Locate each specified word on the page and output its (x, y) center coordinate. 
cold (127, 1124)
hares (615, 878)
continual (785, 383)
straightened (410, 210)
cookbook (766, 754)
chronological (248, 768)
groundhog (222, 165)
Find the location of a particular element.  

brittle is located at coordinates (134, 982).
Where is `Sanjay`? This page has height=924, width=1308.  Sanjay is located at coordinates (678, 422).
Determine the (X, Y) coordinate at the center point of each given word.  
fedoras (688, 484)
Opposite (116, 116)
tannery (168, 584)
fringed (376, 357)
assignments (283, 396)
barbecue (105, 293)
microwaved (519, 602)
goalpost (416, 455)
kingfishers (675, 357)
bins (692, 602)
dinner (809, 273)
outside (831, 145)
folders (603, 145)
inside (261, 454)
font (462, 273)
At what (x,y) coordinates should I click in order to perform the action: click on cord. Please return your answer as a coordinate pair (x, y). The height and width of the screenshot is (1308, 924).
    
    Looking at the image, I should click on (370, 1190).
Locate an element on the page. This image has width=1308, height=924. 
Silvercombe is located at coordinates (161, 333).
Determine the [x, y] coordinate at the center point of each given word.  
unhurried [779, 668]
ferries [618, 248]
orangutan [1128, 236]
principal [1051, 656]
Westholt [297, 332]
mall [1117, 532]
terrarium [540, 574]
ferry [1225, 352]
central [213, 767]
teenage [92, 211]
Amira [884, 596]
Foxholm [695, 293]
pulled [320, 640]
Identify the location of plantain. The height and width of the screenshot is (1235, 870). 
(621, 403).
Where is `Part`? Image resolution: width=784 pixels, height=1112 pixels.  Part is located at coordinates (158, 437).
════════════════════
§ What is being asked: Quote the lines starting at the line that contains "At what (x,y)" and ending at the last line above, reproducing each one exactly.

§ Task result:
At what (x,y) coordinates should I click in order to perform the action: click on cord. Please return your answer as a coordinate pair (x, y). The height and width of the screenshot is (1308, 924).
    
    Looking at the image, I should click on (370, 1190).
Locate an element on the page. This image has width=1308, height=924. 
Silvercombe is located at coordinates (161, 333).
Determine the [x, y] coordinate at the center point of each given word.  
unhurried [779, 668]
ferries [618, 248]
orangutan [1128, 236]
principal [1051, 656]
Westholt [297, 332]
mall [1117, 532]
terrarium [540, 574]
ferry [1225, 352]
central [213, 767]
teenage [92, 211]
Amira [884, 596]
Foxholm [695, 293]
pulled [320, 640]
Identify the location of plantain. The height and width of the screenshot is (1235, 870). 
(621, 403).
Where is `Part`? Image resolution: width=784 pixels, height=1112 pixels.  Part is located at coordinates (158, 437).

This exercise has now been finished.